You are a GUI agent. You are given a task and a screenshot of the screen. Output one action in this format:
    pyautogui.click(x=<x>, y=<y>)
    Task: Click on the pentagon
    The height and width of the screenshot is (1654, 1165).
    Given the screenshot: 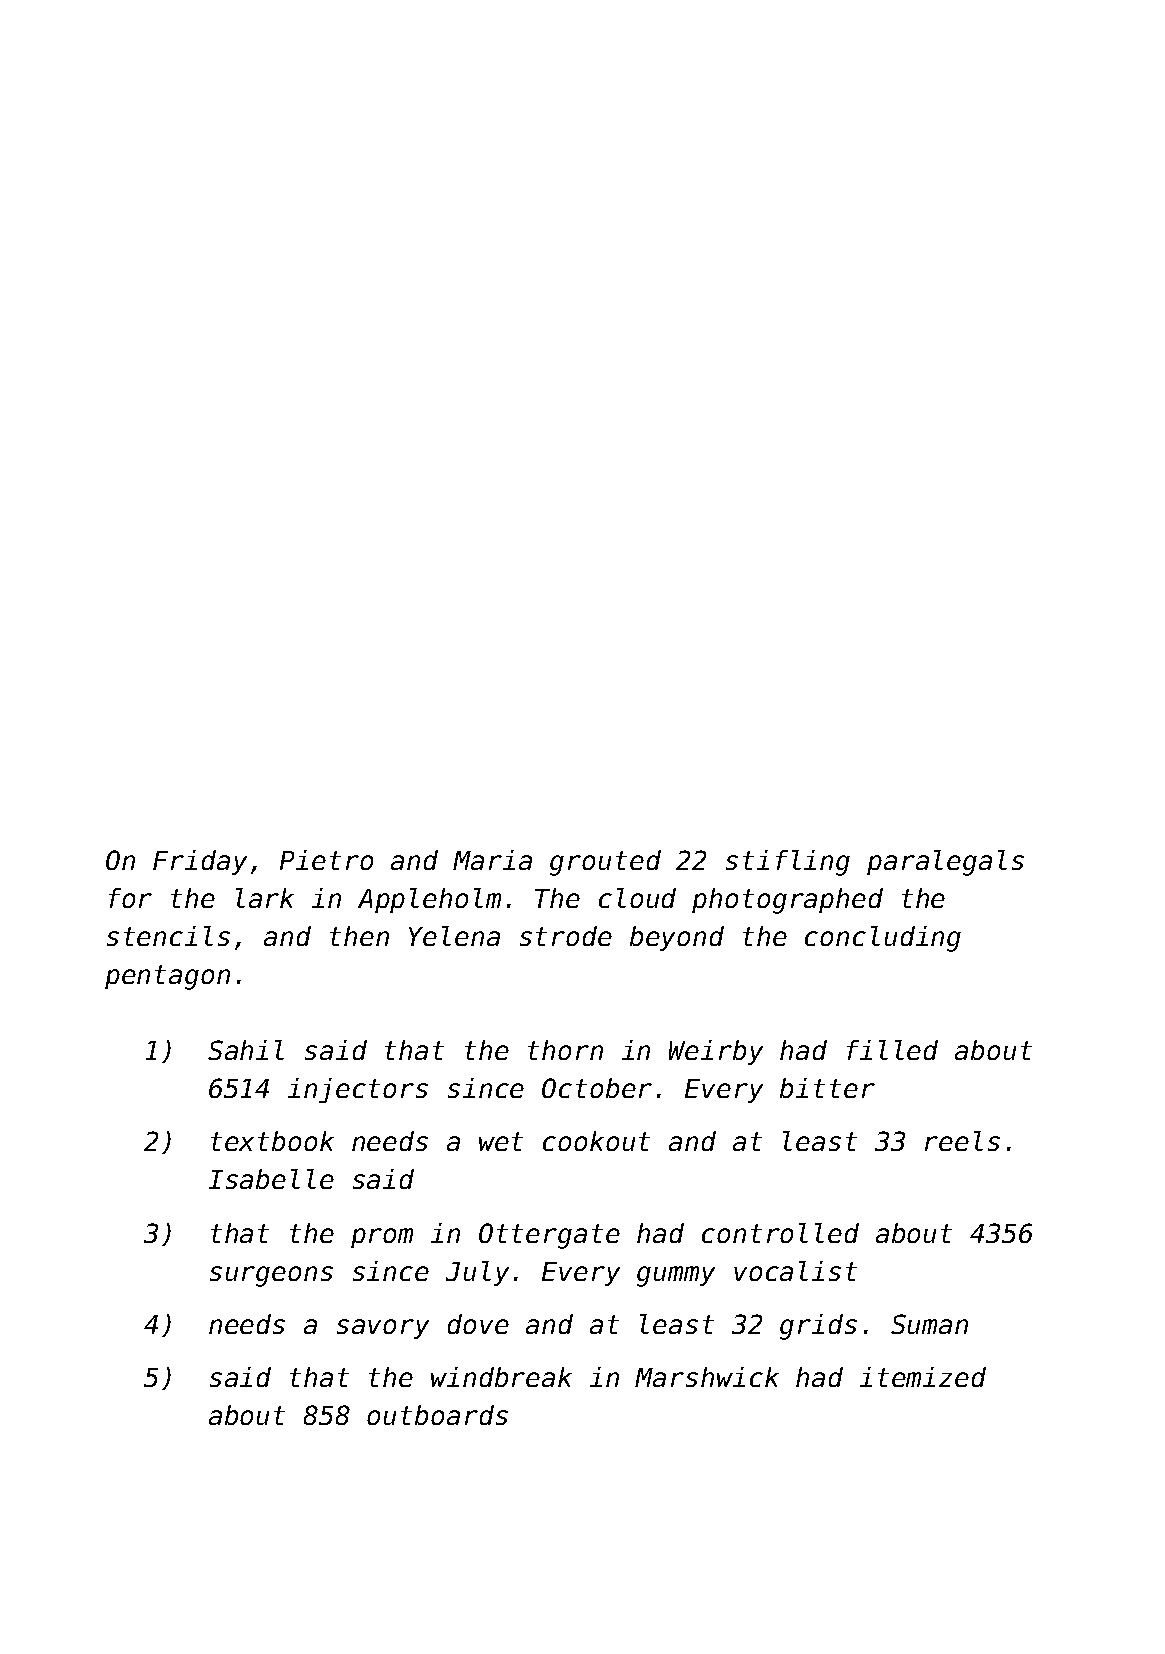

++++

§ Task brief: Write out the records again, substituting "screen capture" for every "screenshot" and leaving everything else unchanged. Leave out the pictures.

§ Exercise solution:
You are a GUI agent. You are given a task and a screen capture of the screen. Output one action in this format:
    pyautogui.click(x=<x>, y=<y>)
    Task: Click on the pentagon
    The height and width of the screen capture is (1654, 1165).
    Given the screen capture: 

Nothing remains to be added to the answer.